**The problem**
Copy out the entire listing below exactly, but without its pictures.

**Records supplied**
■ ■ ■ ■

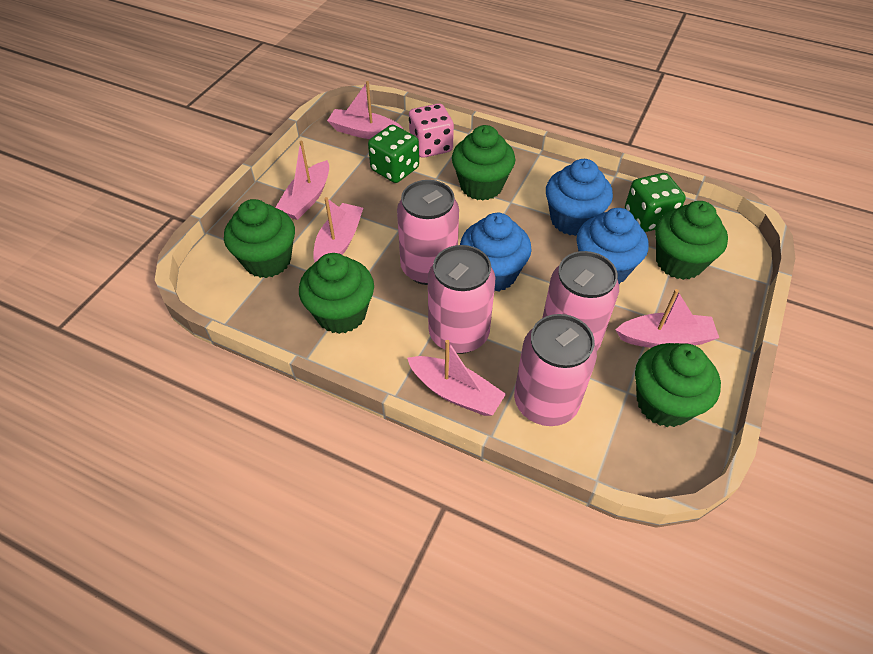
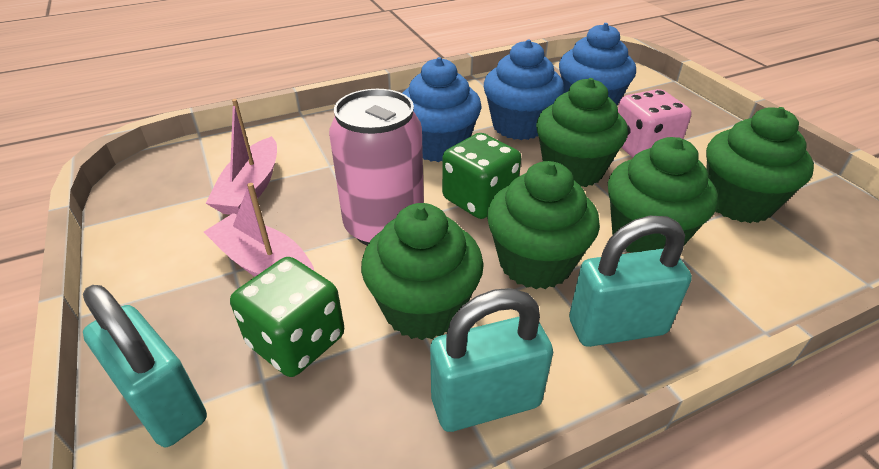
pink boat: 5 -> 2
pink can: 4 -> 1
turquoise padlock: 0 -> 3

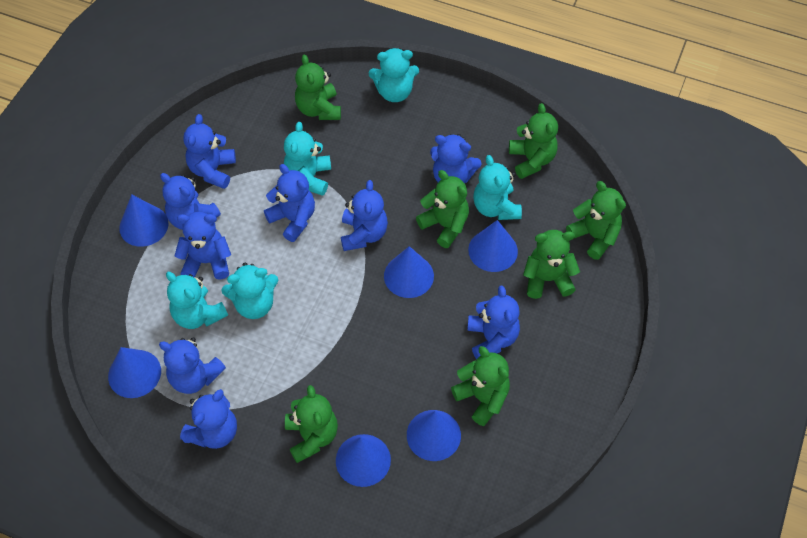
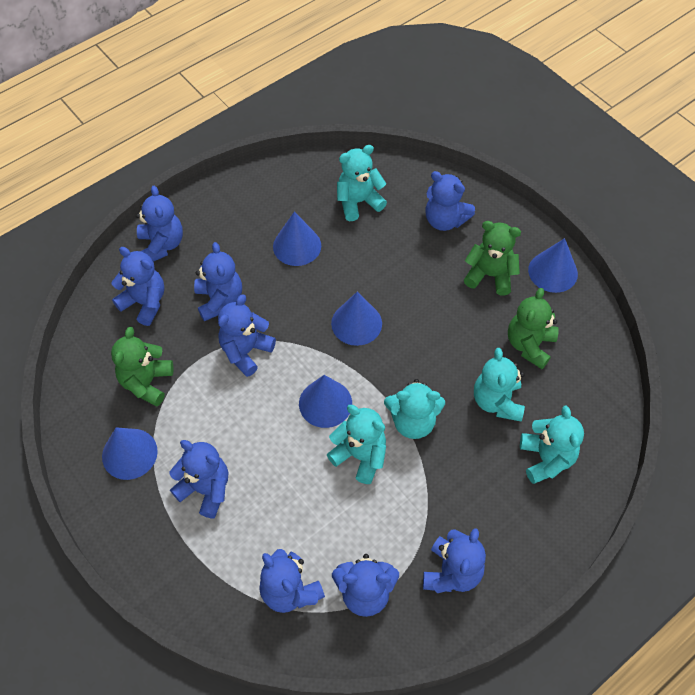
blue cone: 6 -> 5
green teddy bear: 7 -> 3

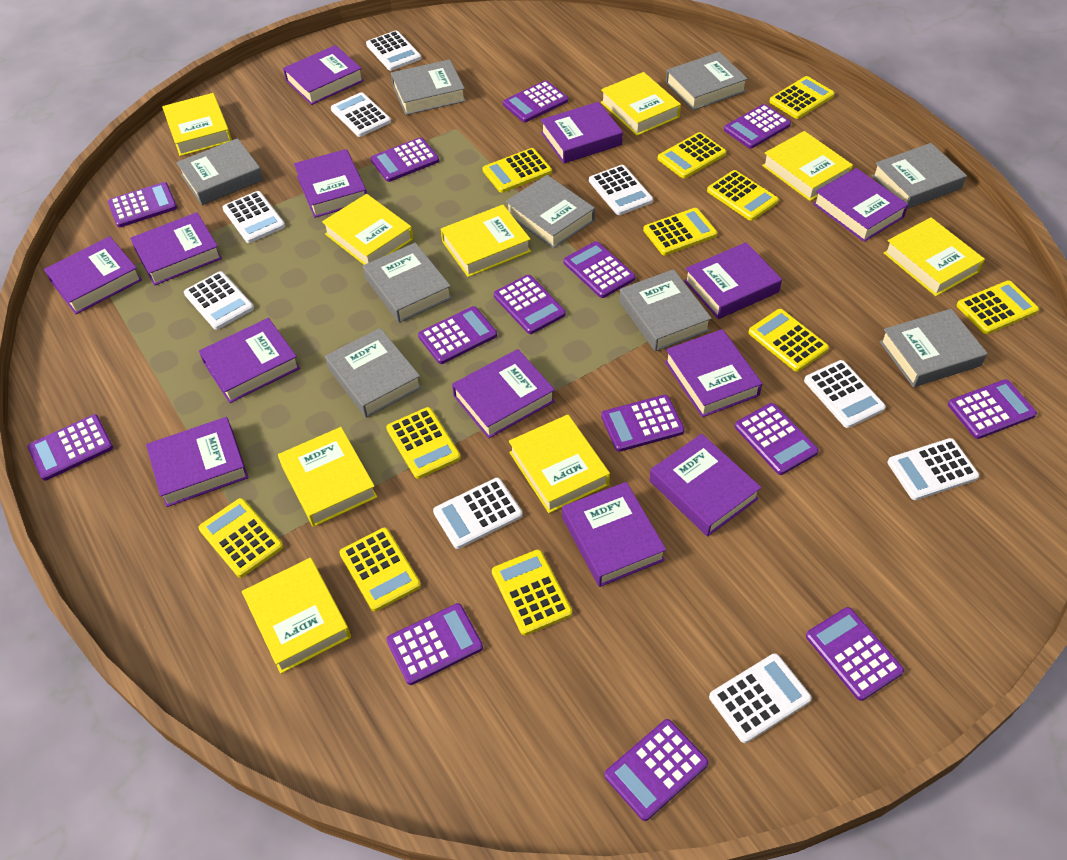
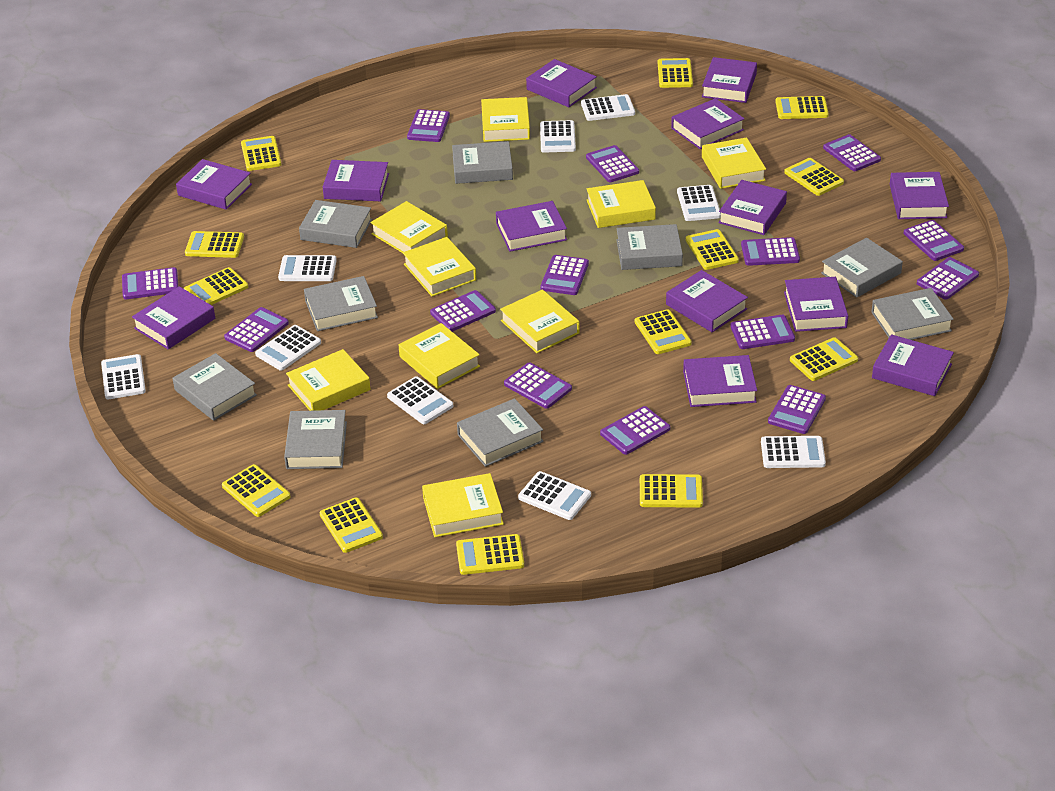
yellow calculator: 11 -> 13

■ ■ ■ ■

**Exercise result**
pink boat: 5 -> 2
pink can: 4 -> 1
turquoise padlock: 0 -> 3

blue cone: 6 -> 5
green teddy bear: 7 -> 3

yellow calculator: 11 -> 13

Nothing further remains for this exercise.